== Entries provided ==

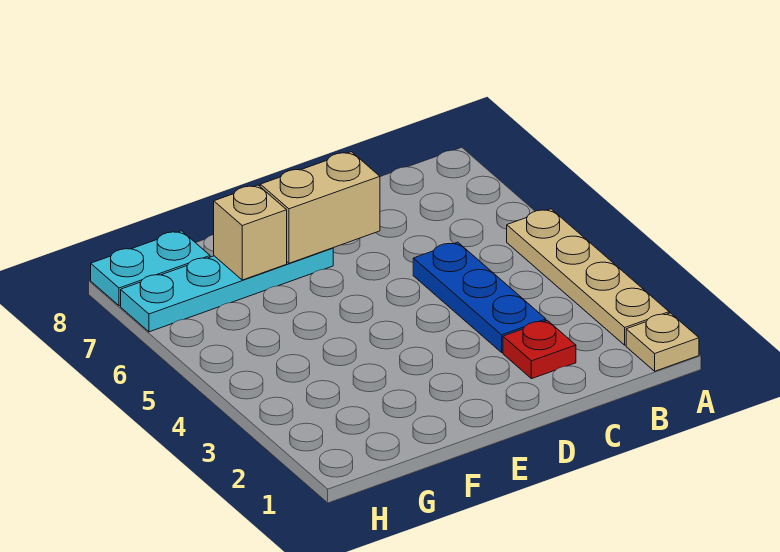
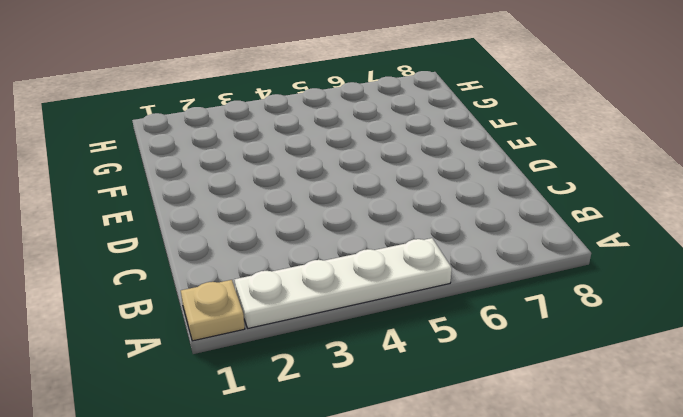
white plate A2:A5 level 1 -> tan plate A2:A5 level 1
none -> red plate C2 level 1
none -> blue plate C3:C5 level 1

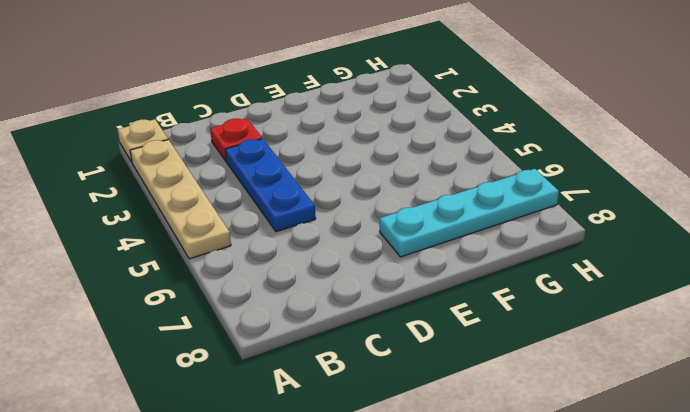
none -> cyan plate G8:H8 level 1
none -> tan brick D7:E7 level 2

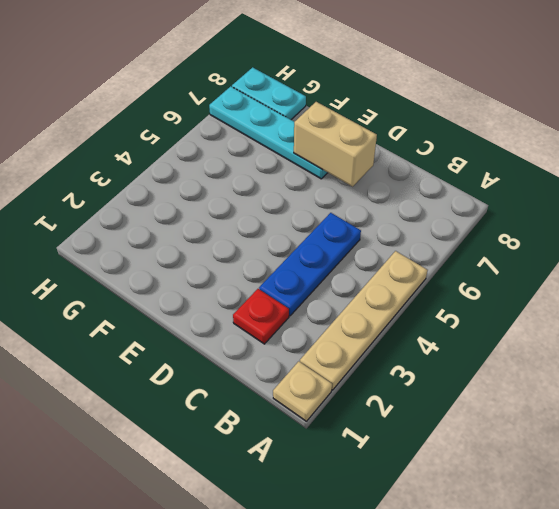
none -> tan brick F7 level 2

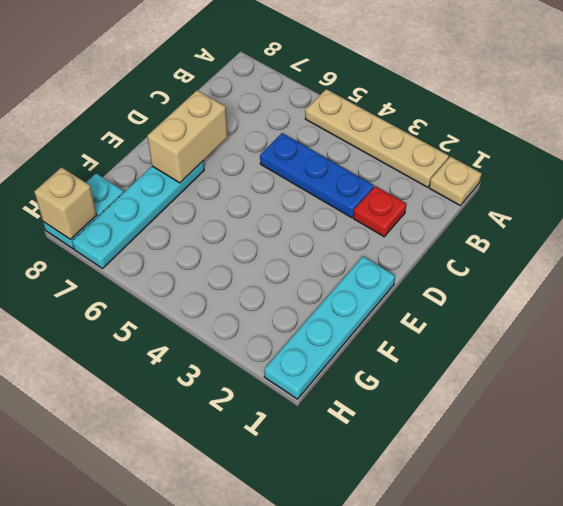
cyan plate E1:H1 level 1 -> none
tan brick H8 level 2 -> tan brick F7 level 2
...
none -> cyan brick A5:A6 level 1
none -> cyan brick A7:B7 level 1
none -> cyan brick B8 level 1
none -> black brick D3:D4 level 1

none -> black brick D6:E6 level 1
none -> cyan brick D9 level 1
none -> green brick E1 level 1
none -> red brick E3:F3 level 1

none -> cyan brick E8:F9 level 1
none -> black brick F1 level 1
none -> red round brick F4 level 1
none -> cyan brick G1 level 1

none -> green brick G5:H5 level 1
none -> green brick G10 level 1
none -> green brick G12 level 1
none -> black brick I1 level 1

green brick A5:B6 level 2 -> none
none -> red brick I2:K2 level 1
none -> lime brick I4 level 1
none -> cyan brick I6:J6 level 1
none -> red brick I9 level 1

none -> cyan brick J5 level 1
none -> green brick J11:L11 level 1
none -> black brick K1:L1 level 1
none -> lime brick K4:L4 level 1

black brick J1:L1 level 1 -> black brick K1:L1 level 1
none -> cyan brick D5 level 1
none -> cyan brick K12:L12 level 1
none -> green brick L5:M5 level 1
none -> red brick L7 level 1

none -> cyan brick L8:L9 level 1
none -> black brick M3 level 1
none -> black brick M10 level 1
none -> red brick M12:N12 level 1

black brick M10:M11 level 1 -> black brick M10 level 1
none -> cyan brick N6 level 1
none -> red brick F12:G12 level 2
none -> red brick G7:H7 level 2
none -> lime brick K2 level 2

== Task instructions ==
Out of the data above, set down the lines from the one with "none -> cyan brick L8:L9 level 1" to the one with "none -> lime brick K2 level 2", both included, exactly as written and with no additions.

== Written solution ==
none -> cyan brick L8:L9 level 1
none -> black brick M3 level 1
none -> black brick M10 level 1
none -> red brick M12:N12 level 1

black brick M10:M11 level 1 -> black brick M10 level 1
none -> cyan brick N6 level 1
none -> red brick F12:G12 level 2
none -> red brick G7:H7 level 2
none -> lime brick K2 level 2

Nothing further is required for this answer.